What is being asked:
What you write must be the listing below in full, word for word, minus its pictures.

Data shown:
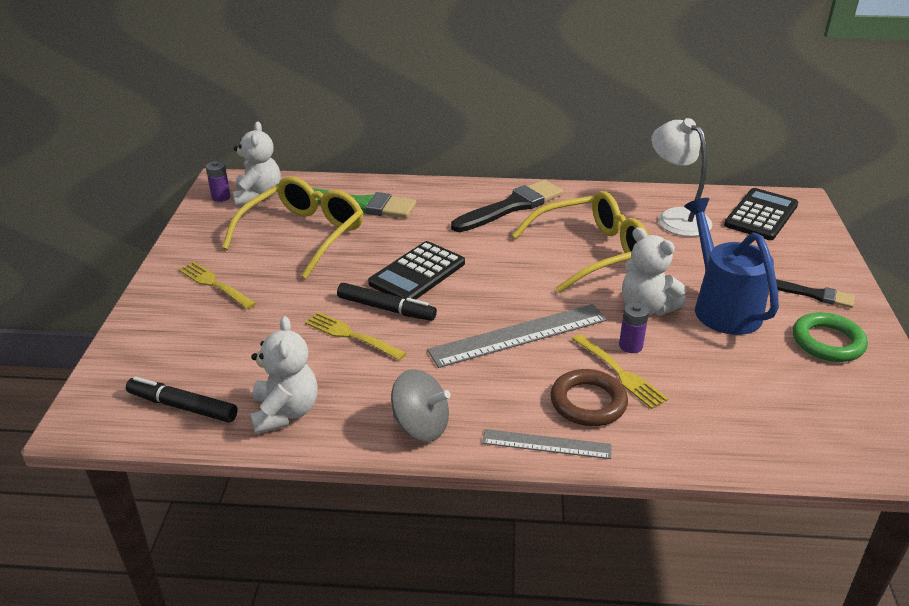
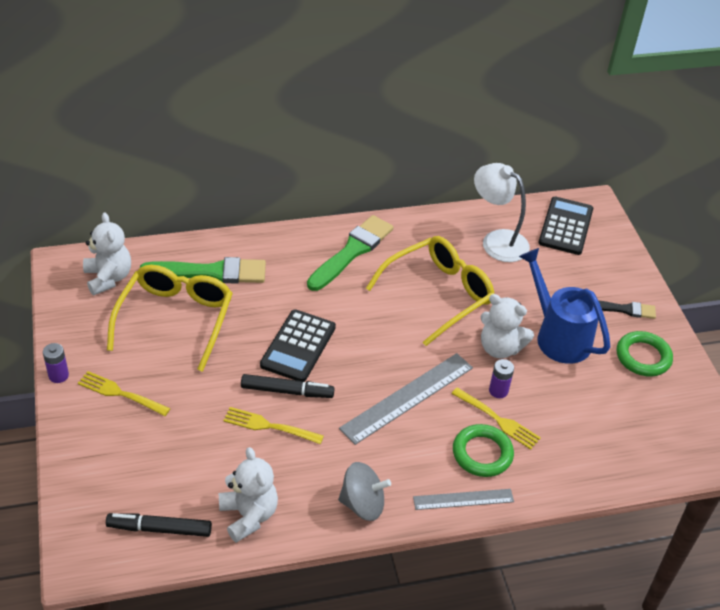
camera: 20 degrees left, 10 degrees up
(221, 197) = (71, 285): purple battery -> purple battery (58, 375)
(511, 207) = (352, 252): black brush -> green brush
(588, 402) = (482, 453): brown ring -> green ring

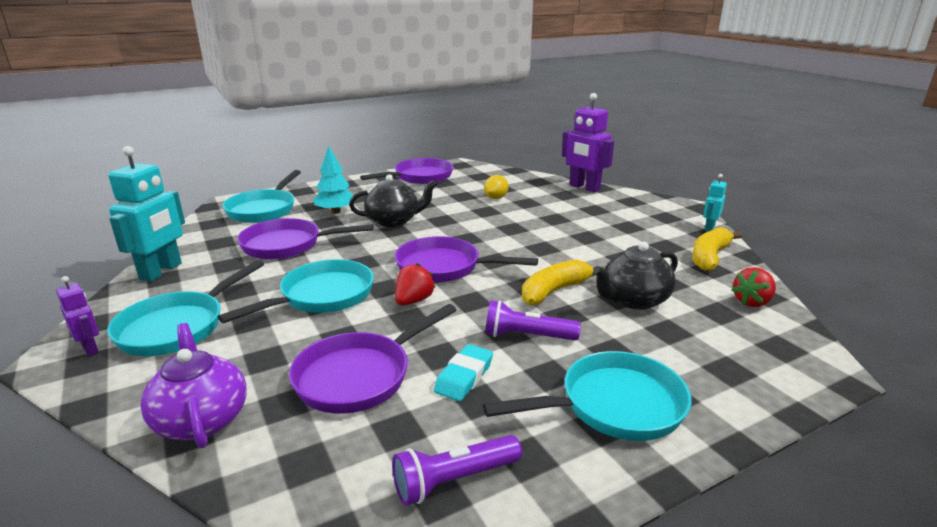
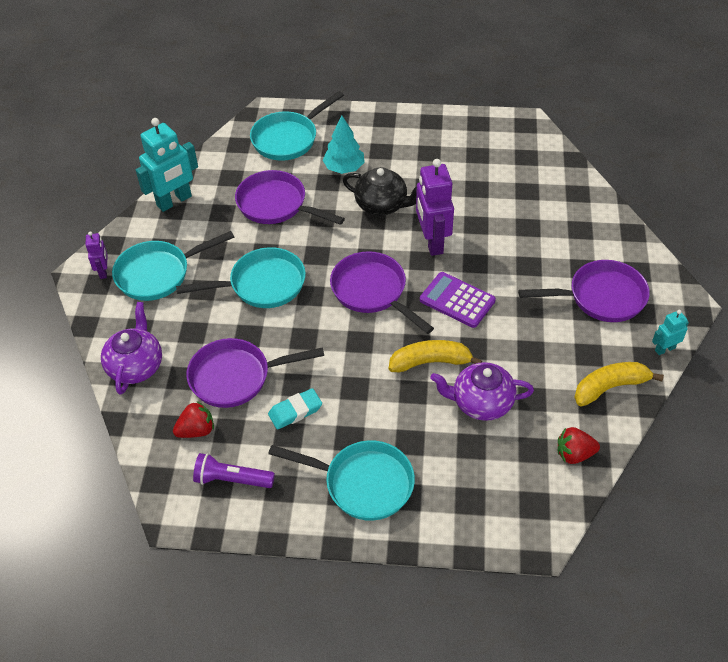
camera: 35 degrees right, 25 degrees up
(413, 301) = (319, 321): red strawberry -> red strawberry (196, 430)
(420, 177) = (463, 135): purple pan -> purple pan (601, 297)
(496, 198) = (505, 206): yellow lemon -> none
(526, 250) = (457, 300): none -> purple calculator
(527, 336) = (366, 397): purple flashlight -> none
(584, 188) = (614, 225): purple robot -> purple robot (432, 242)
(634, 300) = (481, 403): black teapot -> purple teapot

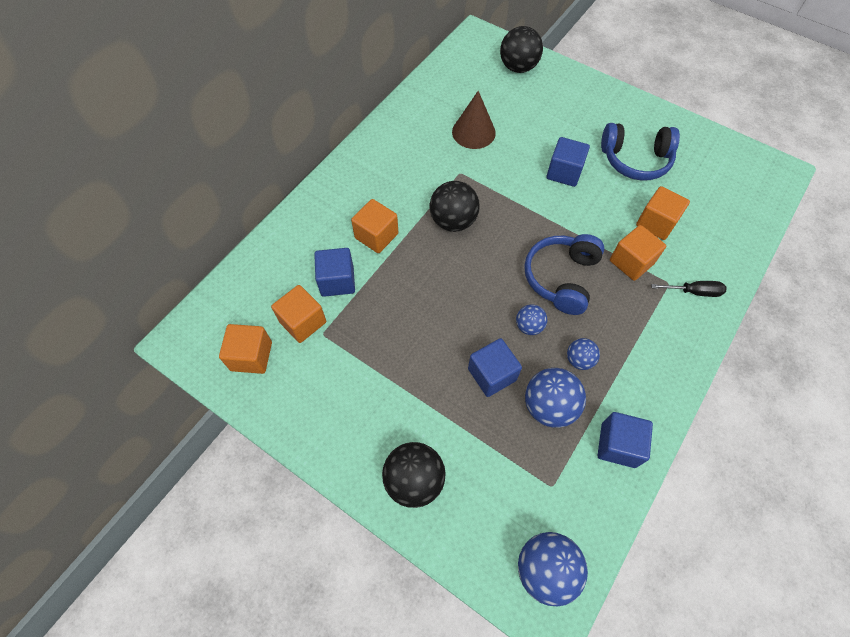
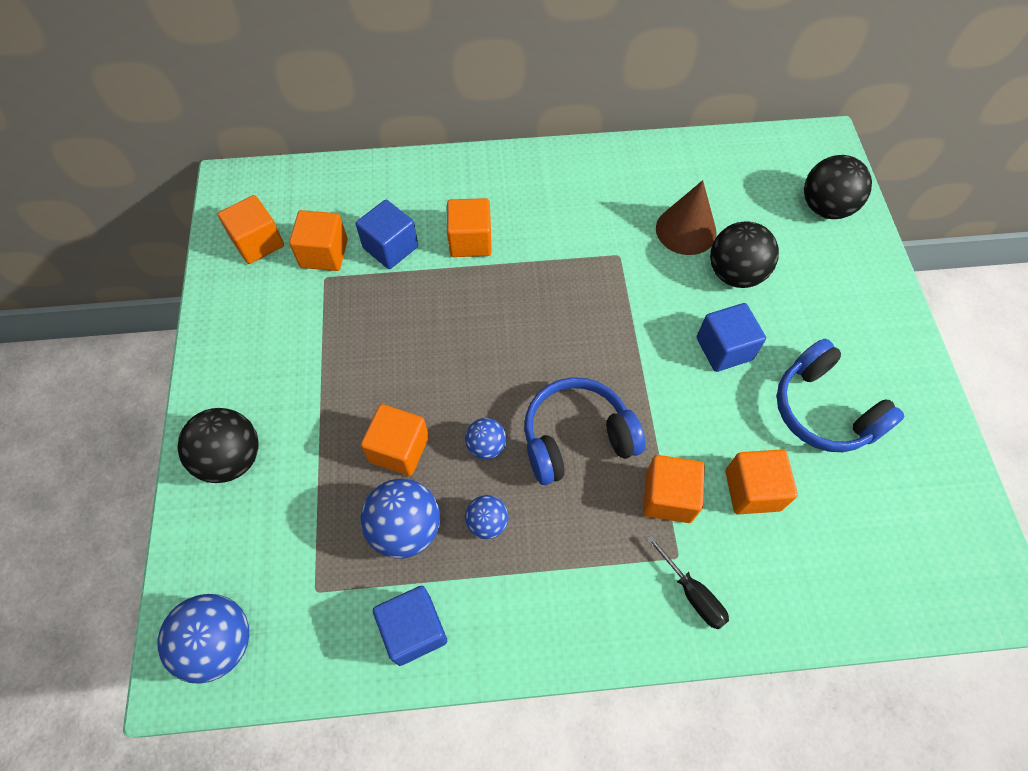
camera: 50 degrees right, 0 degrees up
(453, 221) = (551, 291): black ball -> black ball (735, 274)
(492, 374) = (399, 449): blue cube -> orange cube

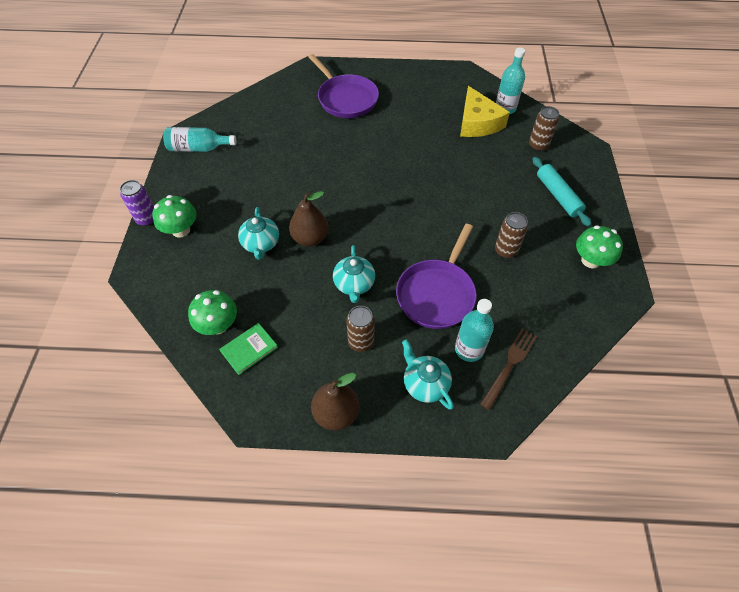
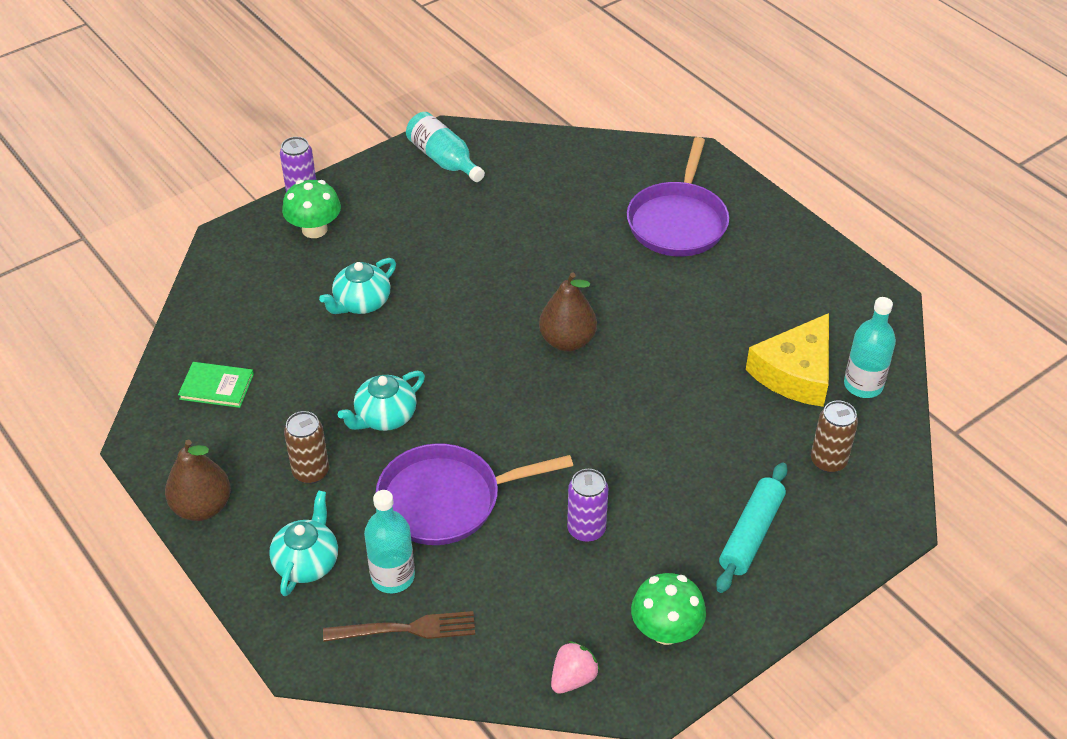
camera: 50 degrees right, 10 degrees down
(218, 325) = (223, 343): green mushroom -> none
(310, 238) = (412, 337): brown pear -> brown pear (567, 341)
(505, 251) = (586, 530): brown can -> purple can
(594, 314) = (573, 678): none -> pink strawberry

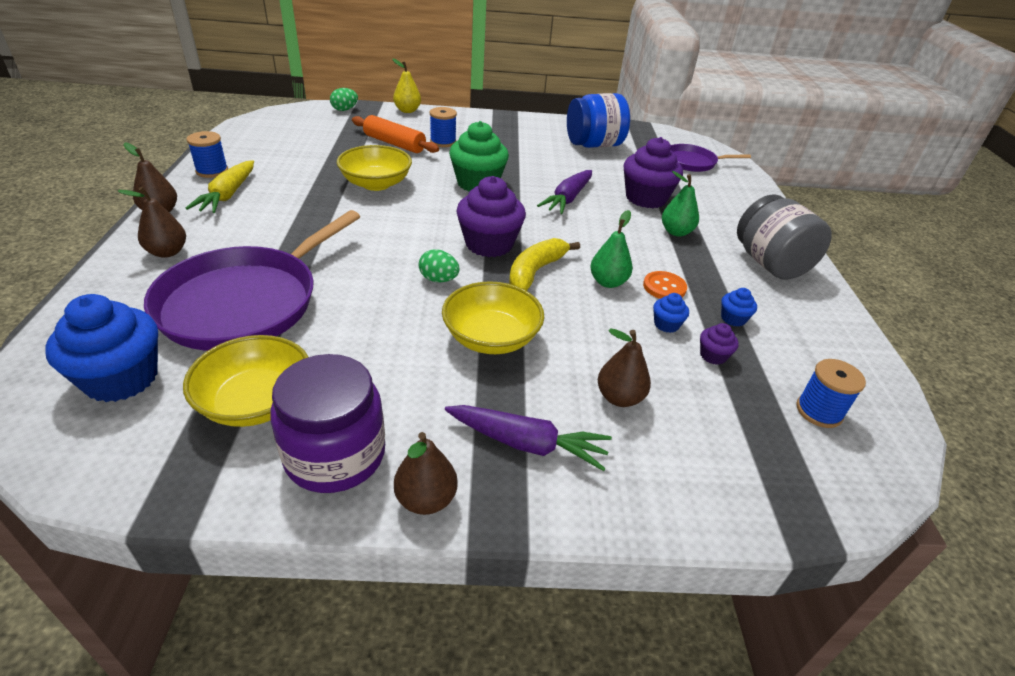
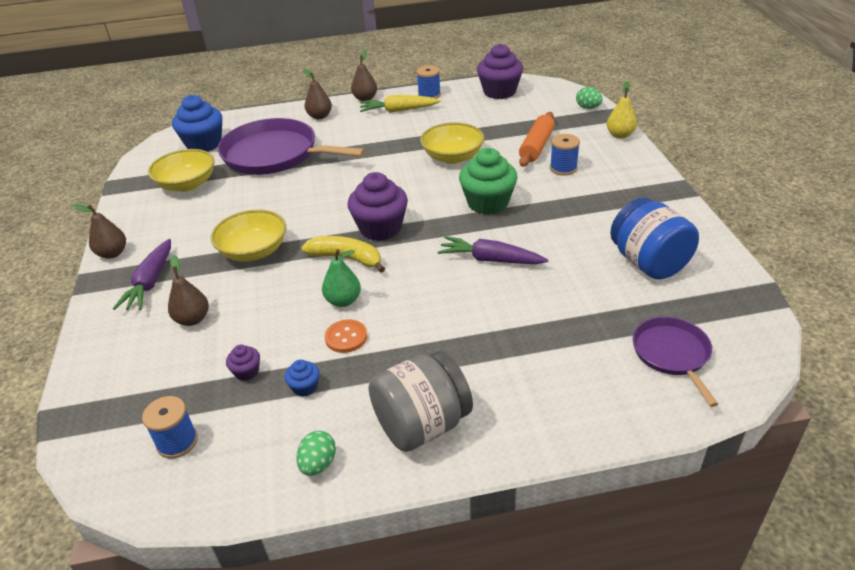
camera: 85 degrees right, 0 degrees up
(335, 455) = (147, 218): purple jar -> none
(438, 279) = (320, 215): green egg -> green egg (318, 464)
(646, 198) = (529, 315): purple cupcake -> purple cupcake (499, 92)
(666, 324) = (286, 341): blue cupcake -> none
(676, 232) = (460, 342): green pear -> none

Result of the task:
camera: 20 degrees left, 10 degrees up
(221, 197) = (71, 285): purple battery -> purple battery (58, 375)
(511, 207) = (352, 252): black brush -> green brush
(588, 402) = (482, 453): brown ring -> green ring

camera: 35 degrees right, 25 degrees up
(413, 301) = (319, 321): red strawberry -> red strawberry (196, 430)
(420, 177) = (463, 135): purple pan -> purple pan (601, 297)
(496, 198) = (505, 206): yellow lemon -> none
(526, 250) = (457, 300): none -> purple calculator
(527, 336) = (366, 397): purple flashlight -> none
(584, 188) = (614, 225): purple robot -> purple robot (432, 242)
(634, 300) = (481, 403): black teapot -> purple teapot

camera: 50 degrees right, 0 degrees up
(453, 221) = (551, 291): black ball -> black ball (735, 274)
(492, 374) = (399, 449): blue cube -> orange cube

camera: 50 degrees right, 10 degrees down
(218, 325) = (223, 343): green mushroom -> none
(310, 238) = (412, 337): brown pear -> brown pear (567, 341)
(505, 251) = (586, 530): brown can -> purple can
(594, 314) = (573, 678): none -> pink strawberry

camera: 85 degrees right, 0 degrees up
(335, 455) = (147, 218): purple jar -> none
(438, 279) = (320, 215): green egg -> green egg (318, 464)
(646, 198) = (529, 315): purple cupcake -> purple cupcake (499, 92)
(666, 324) = (286, 341): blue cupcake -> none
(676, 232) = (460, 342): green pear -> none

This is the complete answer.